# Saved data entries
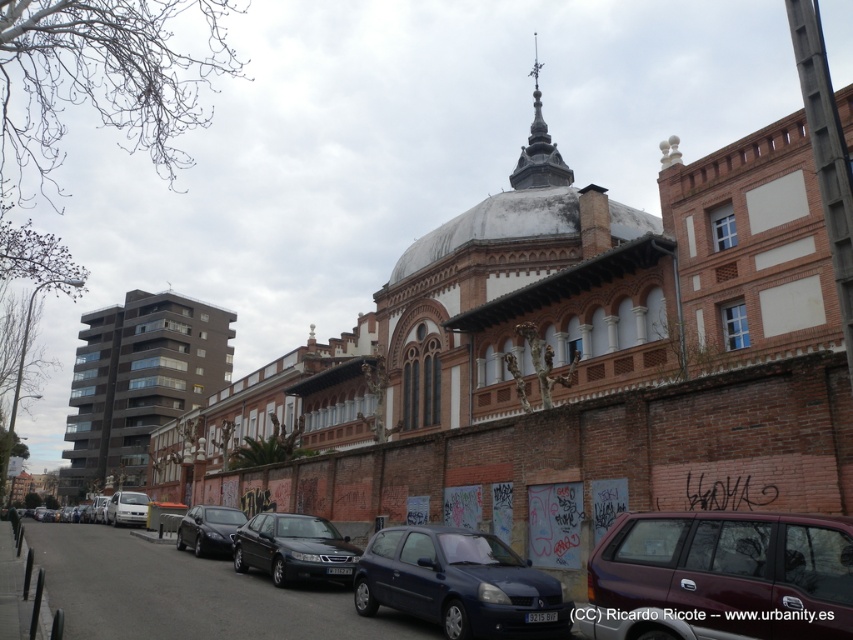
Question: In this image, where is satin black sedan at center located relative to shiny black sedan at center?

Choices:
 (A) above
 (B) below

Answer: (A)

Question: Which point appears closest to the camera in this image?

Choices:
 (A) (741, 515)
 (B) (440, 540)

Answer: (A)

Question: Which point is farther from the camera taking this photo?

Choices:
 (A) (200, 548)
 (B) (627, 596)

Answer: (A)

Question: From the image, what is the correct spatial relationship of shiny black sedan at center in relation to white matte van at lower left?

Choices:
 (A) right
 (B) left

Answer: (A)

Question: Does satin black sedan at center have a smaller size compared to dark gray stone spire at upper center?

Choices:
 (A) yes
 (B) no

Answer: (A)

Question: Which point appears farthest from the camera in this image?

Choices:
 (A) (186, 531)
 (B) (515, 177)
 (C) (654, 608)

Answer: (B)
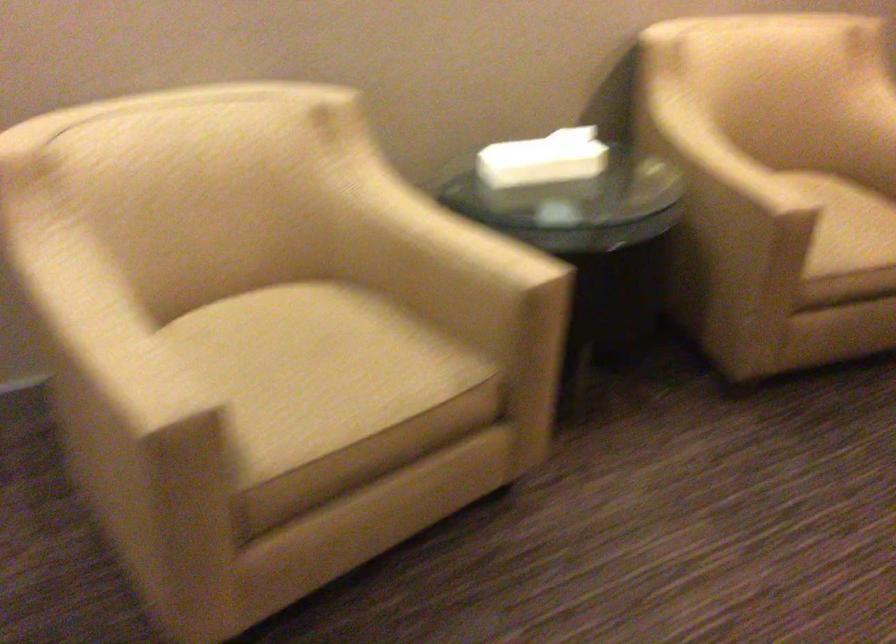
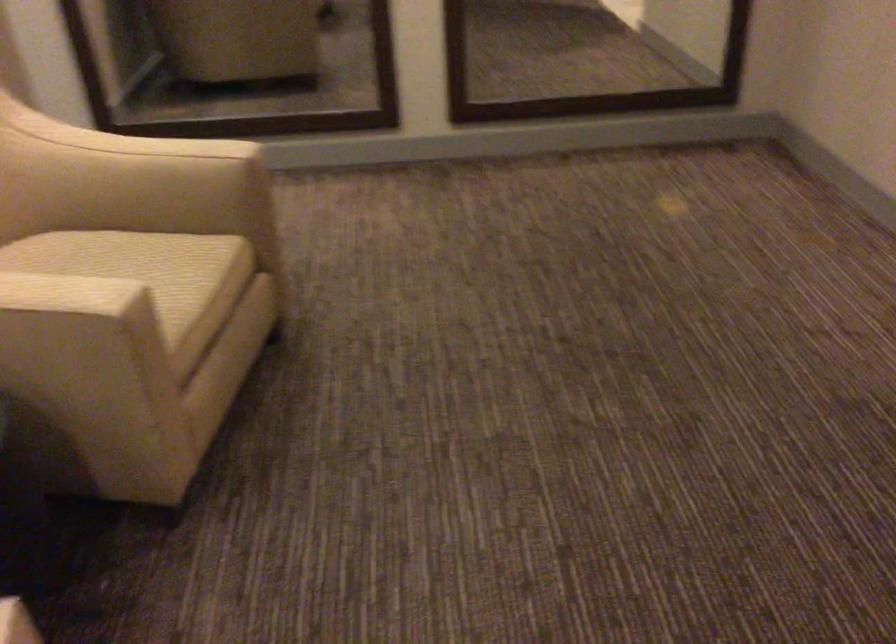
Question: I am providing you with two images of the same scene from different viewpoints. After the viewpoint changes to image2, which objects are now occluded?

Choices:
 (A) beige chair sitting surface
 (B) chair sitting surface
 (C) white handbag
 (D) chair armrest

Answer: (A)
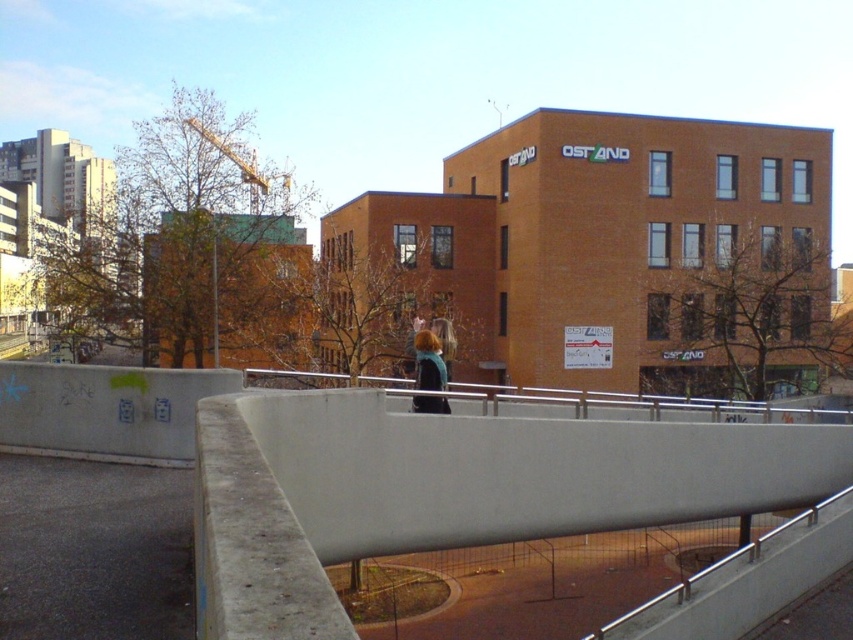
Who is more forward, (306, 564) or (433, 371)?

Point (306, 564) is more forward.

The image size is (853, 640). I want to click on concrete at center, so [x=253, y=536].

You are a GUI agent. You are given a task and a screenshot of the screen. Output one action in this format:
    pyautogui.click(x=<x>, y=<y>)
    Task: Click on the concrete at center
    The height and width of the screenshot is (640, 853).
    Given the screenshot: What is the action you would take?
    [x=253, y=536]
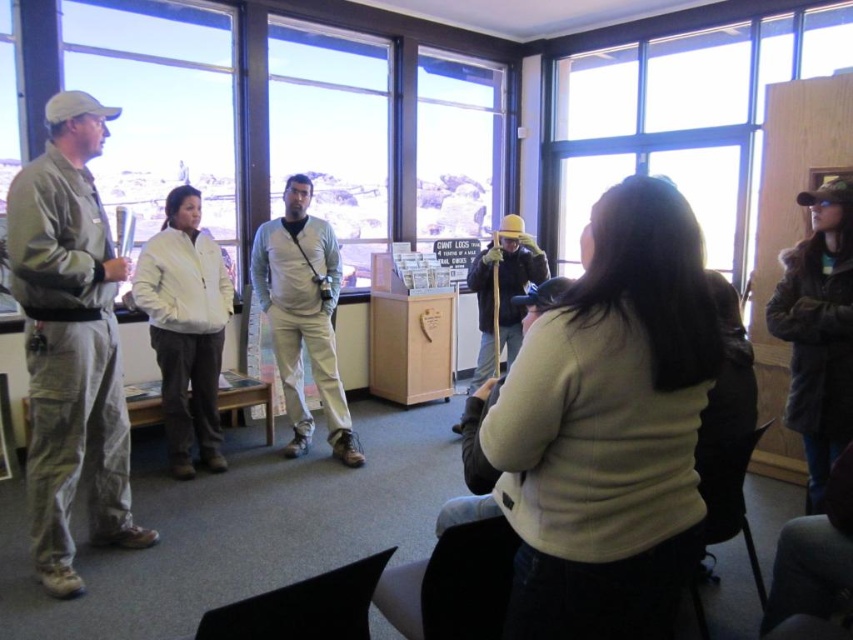
Question: Is clear glass window at upper left further to the viewer compared to transparent glass window at center?

Choices:
 (A) yes
 (B) no

Answer: (B)

Question: Which object appears closest to the camera in this image?

Choices:
 (A) transparent glass window at center
 (B) khaki cotton pants at left
 (C) light beige sweater at center
 (D) transparent glass window at upper center

Answer: (C)

Question: Is light gray cotton shirt at center in front of wooden stick at center?

Choices:
 (A) yes
 (B) no

Answer: (A)

Question: Which of the following is the closest to the observer?

Choices:
 (A) light beige sweater at center
 (B) clear glass window at upper left

Answer: (A)

Question: Which of the following is the closest to the observer?

Choices:
 (A) light beige sweater at center
 (B) white matte jacket at center
 (C) transparent glass window at upper center

Answer: (A)

Question: Can you confirm if clear glass window at upper left is wider than brown fuzzy coat at right?

Choices:
 (A) no
 (B) yes

Answer: (B)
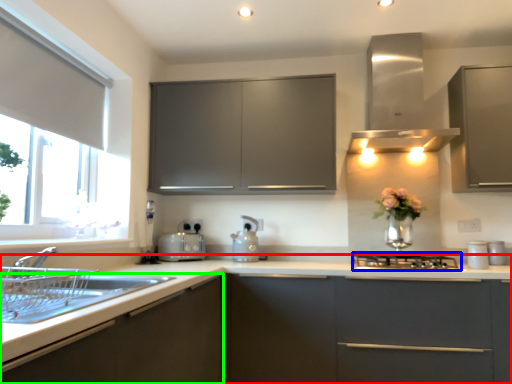
Question: Considering the real-world distances, which object is farthest from countertop (highlighted by a red box)? gas stove (highlighted by a blue box) or cabinetry (highlighted by a green box)?

Choices:
 (A) gas stove
 (B) cabinetry

Answer: (A)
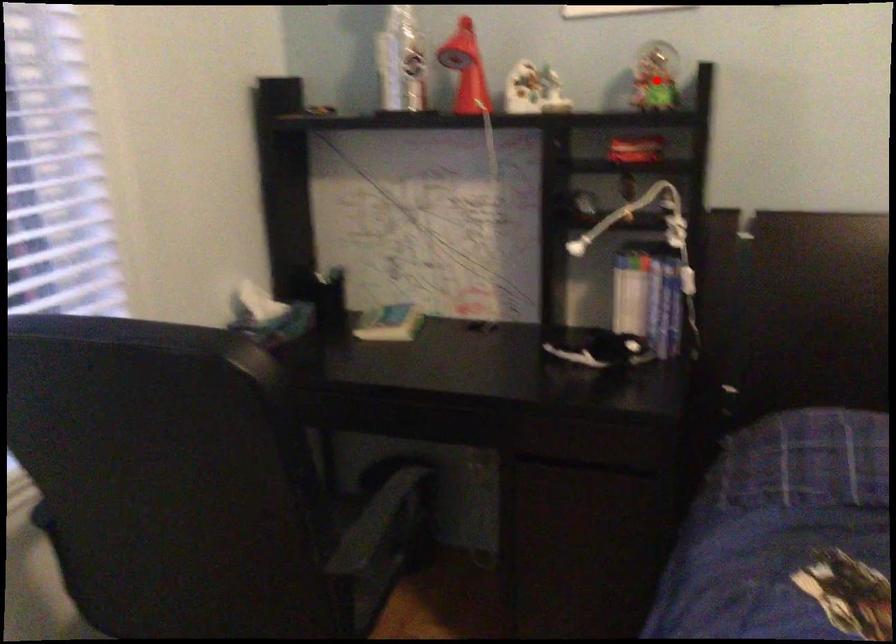
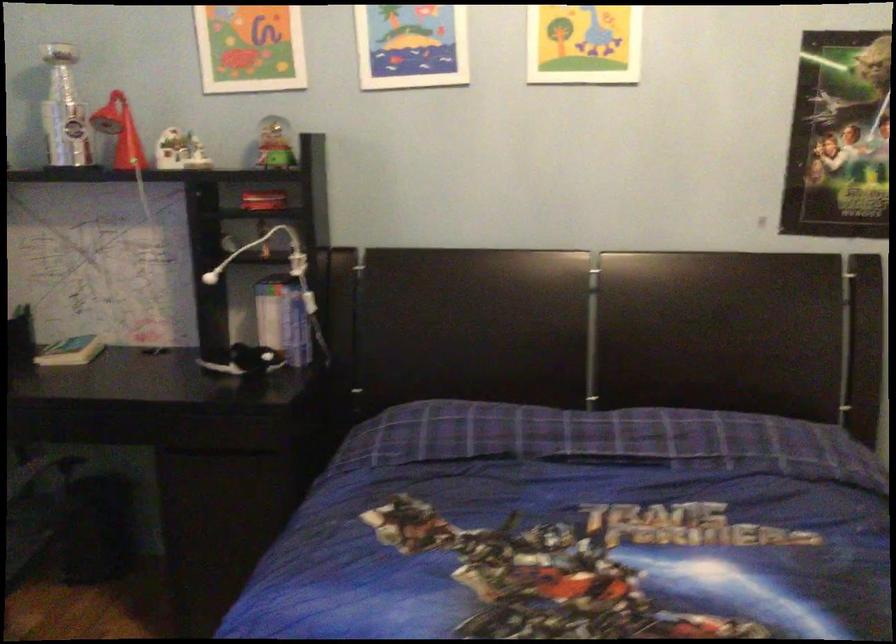
The point at the highlighted location is marked in the first image. Where is the corresponding point in the second image?

(273, 144)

# Problem
Reproduce the material from its beginning through the line containing "The image size", omitting the pictures.

# Solution to this problem
Question: In this image, where is satin black sedan at center located relative to shiny black sedan at center?

Choices:
 (A) above
 (B) below

Answer: (A)

Question: Which point appears closest to the camera in this image?

Choices:
 (A) (741, 515)
 (B) (440, 540)

Answer: (A)

Question: Which point is farther from the camera taking this photo?

Choices:
 (A) (200, 548)
 (B) (627, 596)

Answer: (A)

Question: From the image, what is the correct spatial relationship of shiny black sedan at center in relation to white matte van at lower left?

Choices:
 (A) right
 (B) left

Answer: (A)

Question: Does satin black sedan at center have a smaller size compared to dark gray stone spire at upper center?

Choices:
 (A) yes
 (B) no

Answer: (A)

Question: Which point appears farthest from the camera in this image?

Choices:
 (A) (186, 531)
 (B) (515, 177)
 (C) (654, 608)

Answer: (B)
Question: I am providing you with two images of the same scene from different viewpoints. After the viewpoint changes to image2, which objects are now occluded?

Choices:
 (A) beige chair sitting surface
 (B) chair sitting surface
 (C) white handbag
 (D) chair armrest

Answer: (A)
Who is more forward, (306, 564) or (433, 371)?

Point (306, 564) is more forward.

The image size is (853, 640). I want to click on concrete at center, so [x=253, y=536].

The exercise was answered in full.